**Task instructions**.
Each line of the listing, apart from the pictures, is to be printed exactly.

**Exercise inputs**.
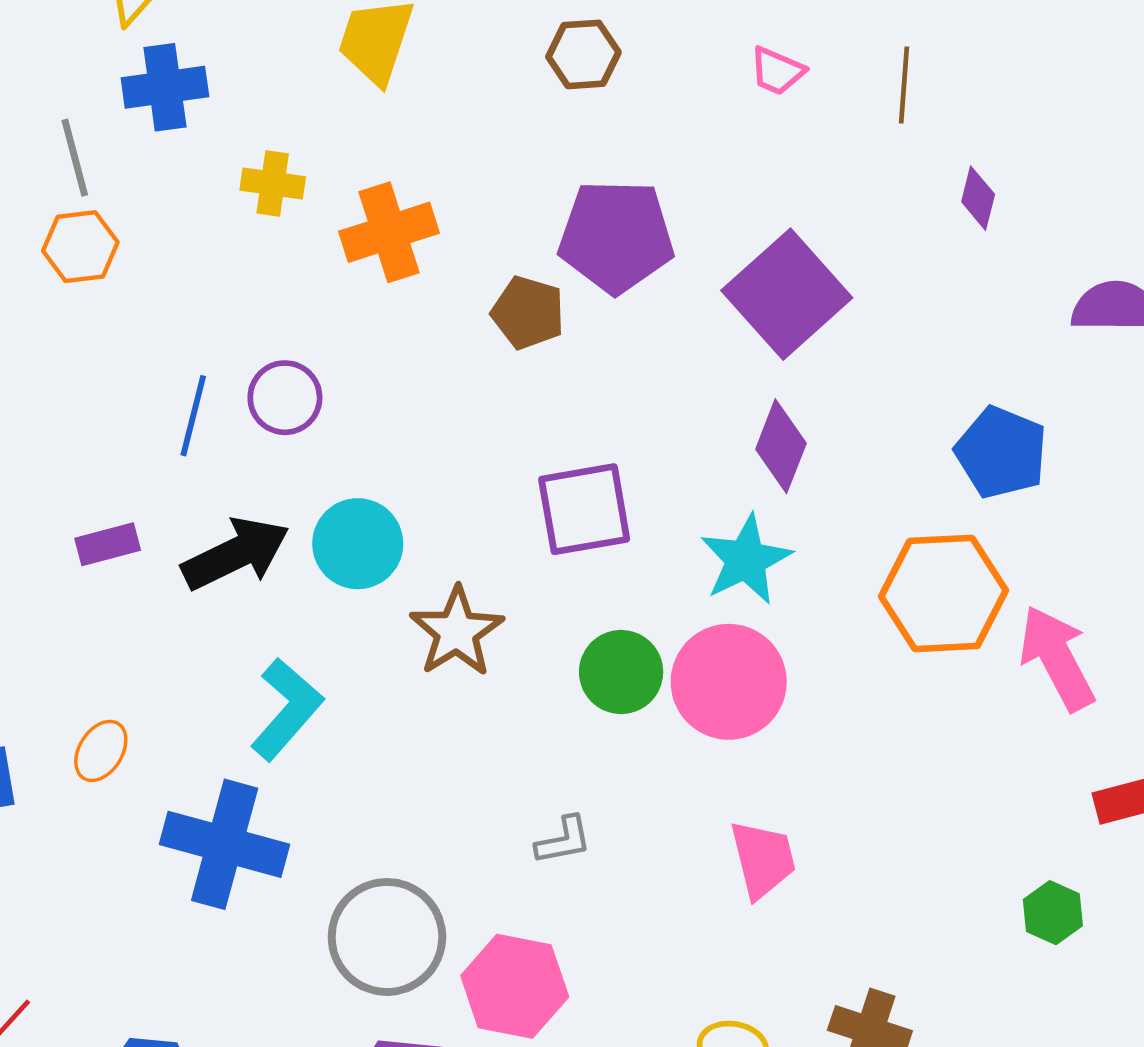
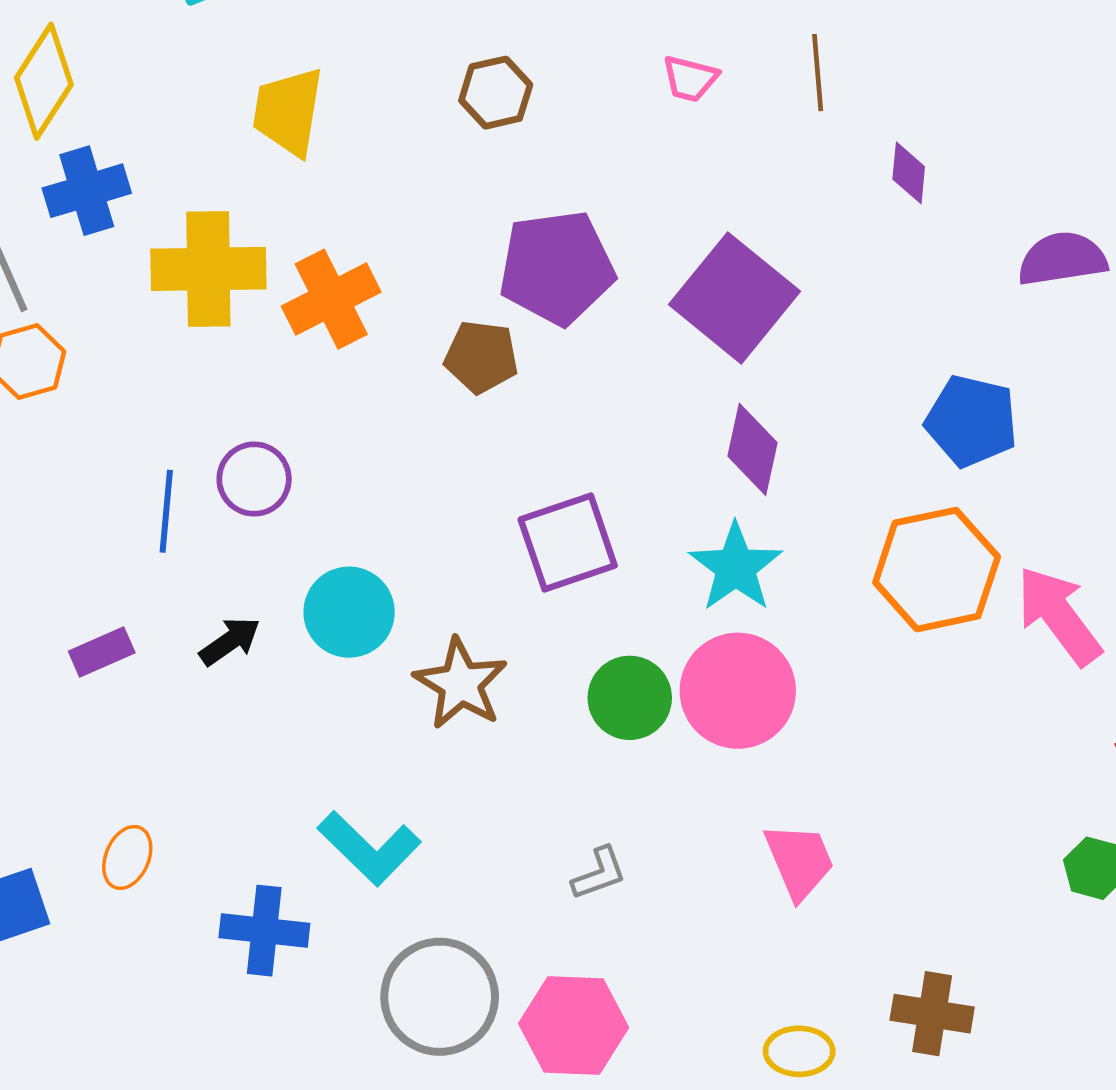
yellow cross: (273, 183) -> (208, 269), size x1.8
black arrow: (236, 554) -> (230, 641), size x0.6
cyan L-shape: (287, 709) -> (369, 848), moved, turned 102
blue cross: (225, 844) -> (264, 931), size x0.7

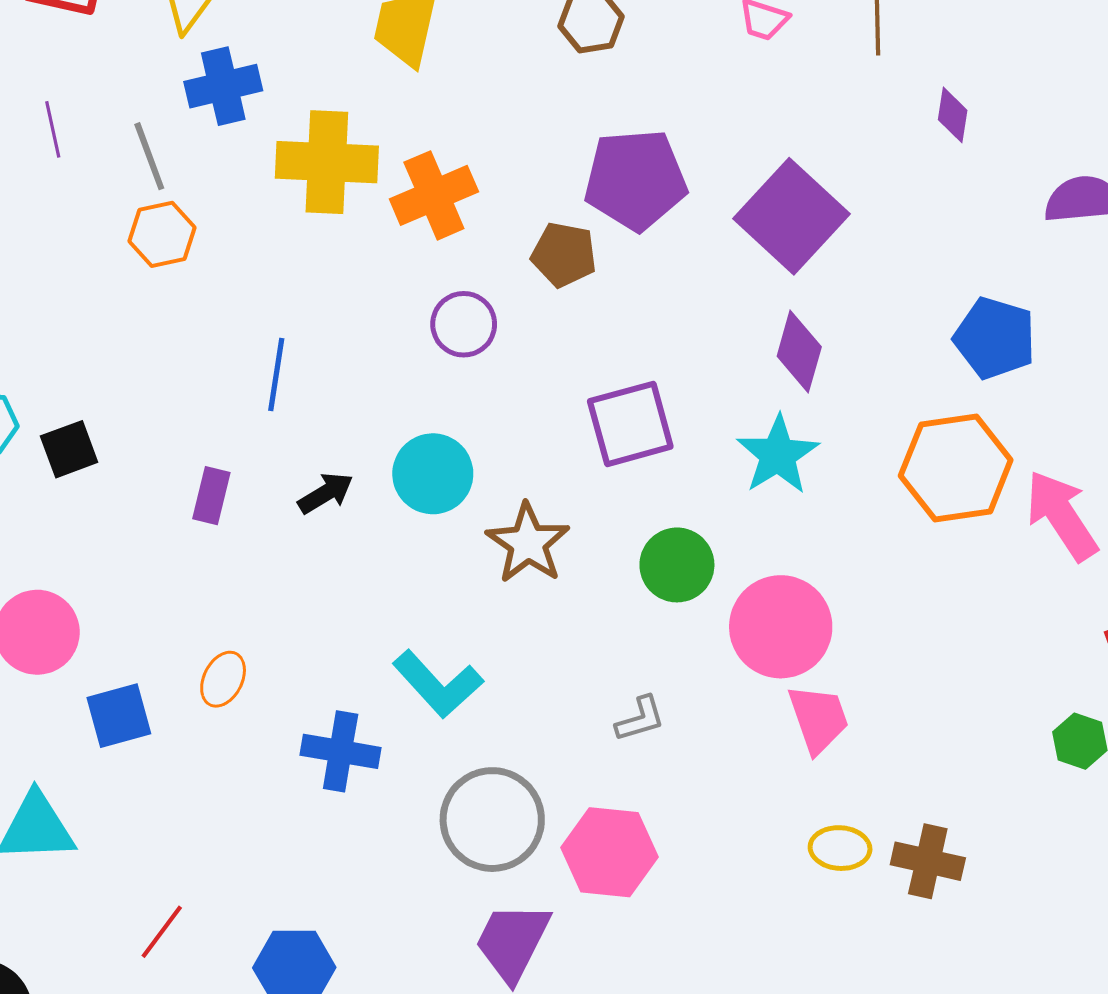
purple circle: (254, 479) -> (464, 324), moved
purple rectangle: (102, 652) -> (211, 496), turned -56
pink circle: (738, 691) -> (781, 627), moved
yellow ellipse: (799, 1051) -> (840, 848), moved

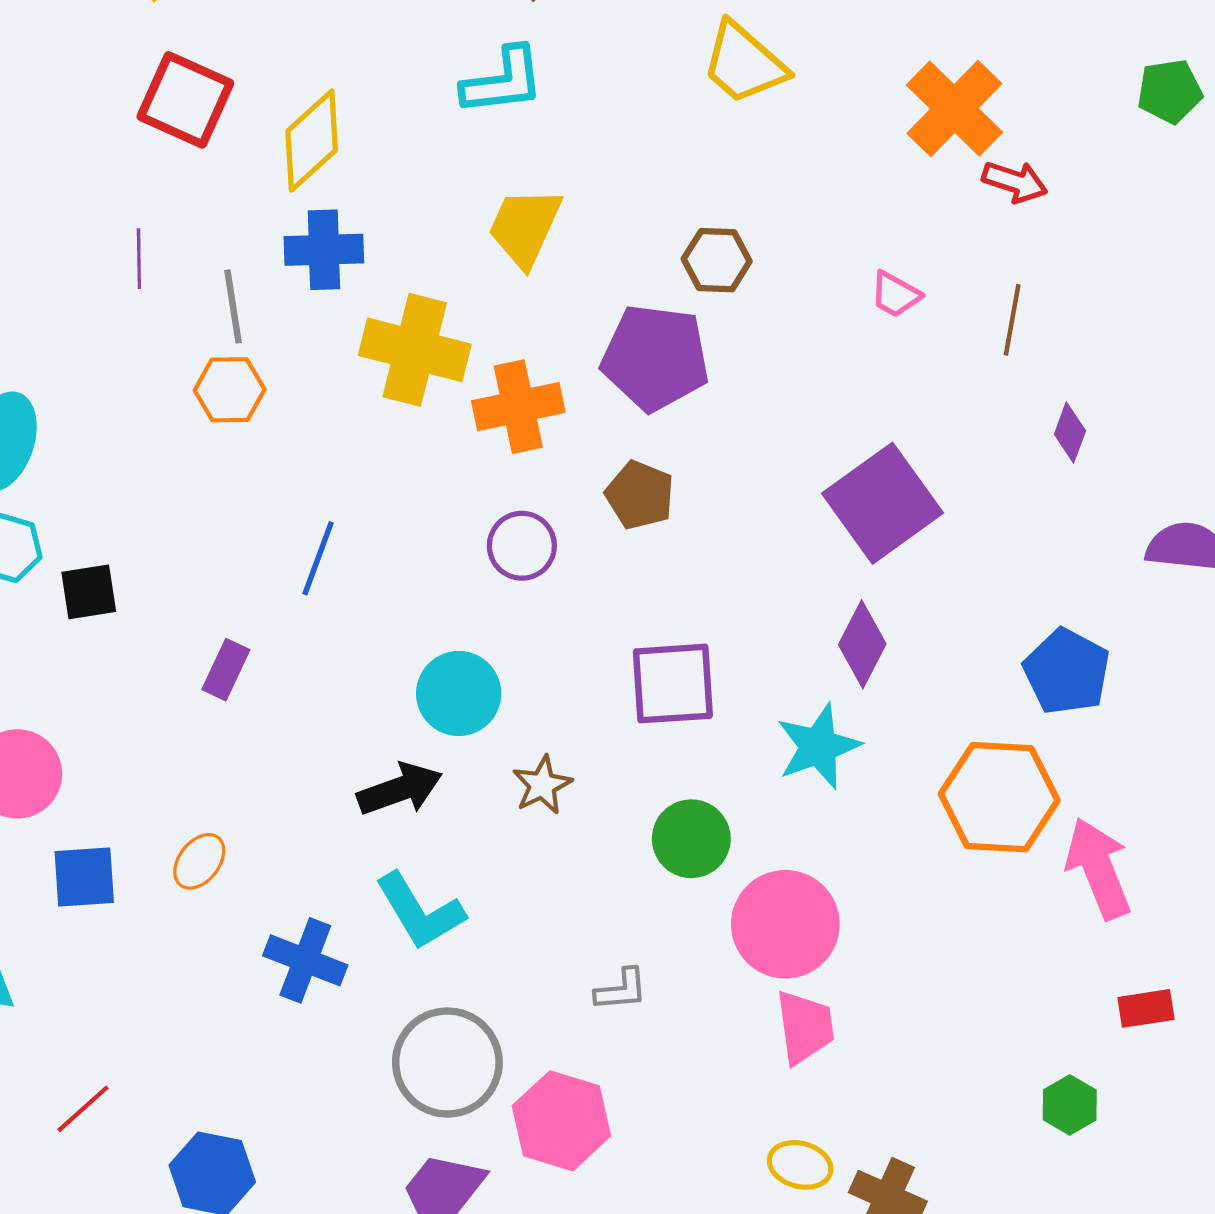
purple pentagon: (635, 180) -> (655, 358), moved
black arrow: (326, 493) -> (400, 789), moved, size x1.4
brown star: (528, 543) -> (542, 785), size x0.7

**Response to the task**.
yellow cross: (273, 183) -> (208, 269), size x1.8
black arrow: (236, 554) -> (230, 641), size x0.6
cyan L-shape: (287, 709) -> (369, 848), moved, turned 102
blue cross: (225, 844) -> (264, 931), size x0.7

purple circle: (254, 479) -> (464, 324), moved
purple rectangle: (102, 652) -> (211, 496), turned -56
pink circle: (738, 691) -> (781, 627), moved
yellow ellipse: (799, 1051) -> (840, 848), moved

purple pentagon: (635, 180) -> (655, 358), moved
black arrow: (326, 493) -> (400, 789), moved, size x1.4
brown star: (528, 543) -> (542, 785), size x0.7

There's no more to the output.